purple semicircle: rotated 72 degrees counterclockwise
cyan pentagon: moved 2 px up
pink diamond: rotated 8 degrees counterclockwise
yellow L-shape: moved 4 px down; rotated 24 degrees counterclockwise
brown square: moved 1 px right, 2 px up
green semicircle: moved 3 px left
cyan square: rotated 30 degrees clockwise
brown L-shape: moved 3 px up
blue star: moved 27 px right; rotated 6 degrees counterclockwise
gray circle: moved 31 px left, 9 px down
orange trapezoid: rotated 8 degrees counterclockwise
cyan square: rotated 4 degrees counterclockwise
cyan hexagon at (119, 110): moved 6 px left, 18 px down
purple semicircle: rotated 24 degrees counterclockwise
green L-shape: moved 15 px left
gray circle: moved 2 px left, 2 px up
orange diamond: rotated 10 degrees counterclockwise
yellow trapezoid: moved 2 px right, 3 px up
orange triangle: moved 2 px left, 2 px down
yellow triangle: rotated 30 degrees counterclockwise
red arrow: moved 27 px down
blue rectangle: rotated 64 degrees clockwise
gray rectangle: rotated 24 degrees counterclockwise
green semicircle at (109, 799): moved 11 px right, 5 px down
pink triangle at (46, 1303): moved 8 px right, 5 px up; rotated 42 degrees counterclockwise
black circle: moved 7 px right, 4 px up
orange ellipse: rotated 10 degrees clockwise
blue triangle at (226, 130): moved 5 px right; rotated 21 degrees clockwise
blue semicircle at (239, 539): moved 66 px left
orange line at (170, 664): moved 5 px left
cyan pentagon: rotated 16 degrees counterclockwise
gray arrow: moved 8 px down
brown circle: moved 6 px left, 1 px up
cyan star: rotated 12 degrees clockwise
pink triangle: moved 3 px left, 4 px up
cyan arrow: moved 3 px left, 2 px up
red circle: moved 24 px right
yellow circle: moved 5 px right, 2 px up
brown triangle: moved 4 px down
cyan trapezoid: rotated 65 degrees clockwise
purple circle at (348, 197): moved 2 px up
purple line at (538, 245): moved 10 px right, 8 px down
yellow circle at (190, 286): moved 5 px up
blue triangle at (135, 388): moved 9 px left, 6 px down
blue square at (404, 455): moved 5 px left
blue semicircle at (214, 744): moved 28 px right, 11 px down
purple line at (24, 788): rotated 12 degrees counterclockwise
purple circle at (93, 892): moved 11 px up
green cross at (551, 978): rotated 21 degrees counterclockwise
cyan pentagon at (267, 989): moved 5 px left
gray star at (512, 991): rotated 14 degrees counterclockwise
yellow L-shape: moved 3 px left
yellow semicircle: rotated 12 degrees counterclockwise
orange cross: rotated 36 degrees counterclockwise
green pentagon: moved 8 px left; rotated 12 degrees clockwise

■ ■ ■ ■ ■

→ DIRECTIONS: All lines with the word "right" need to be copied from the data above.

→ TASK OUTPUT:
brown square: moved 1 px right, 2 px up
blue star: moved 27 px right; rotated 6 degrees counterclockwise
yellow trapezoid: moved 2 px right, 3 px up
green semicircle at (109, 799): moved 11 px right, 5 px down
pink triangle at (46, 1303): moved 8 px right, 5 px up; rotated 42 degrees counterclockwise
black circle: moved 7 px right, 4 px up
blue triangle at (226, 130): moved 5 px right; rotated 21 degrees clockwise
red circle: moved 24 px right
yellow circle: moved 5 px right, 2 px up
purple line at (538, 245): moved 10 px right, 8 px down
blue semicircle at (214, 744): moved 28 px right, 11 px down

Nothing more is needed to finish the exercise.